**Task to complete**.
In the listing below, find each line with the string "none" and return it.

**Task input**.
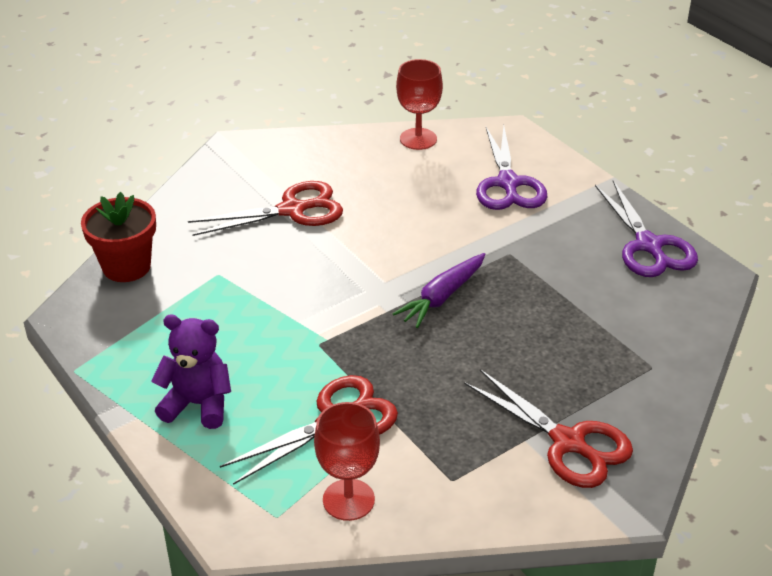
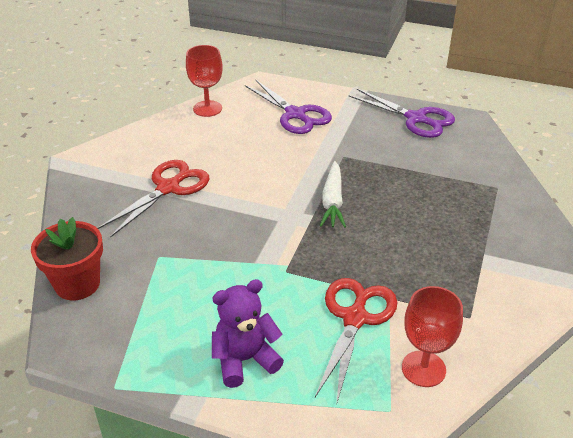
camera: 35 degrees left, 0 degrees up
purple carrot [392,253,486,328] -> white carrot [320,161,346,228]
red scissors [464,369,633,488] -> none

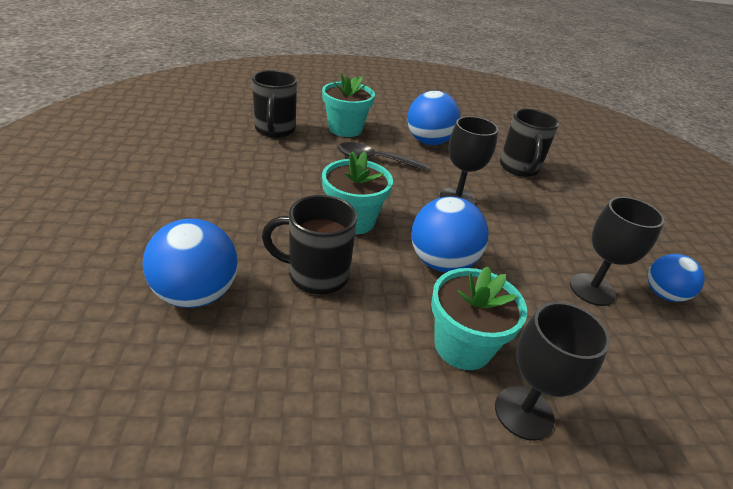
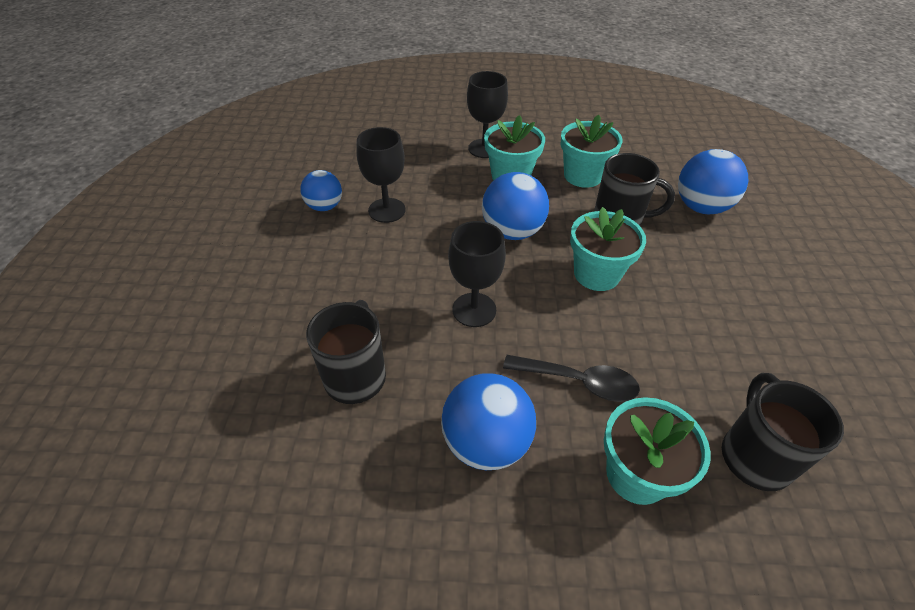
camera: 170 degrees left, 10 degrees up
none -> turquoise flower pot [560,115,623,188]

**Exercise result**.
red scissors [464,369,633,488] -> none
none -> turquoise flower pot [560,115,623,188]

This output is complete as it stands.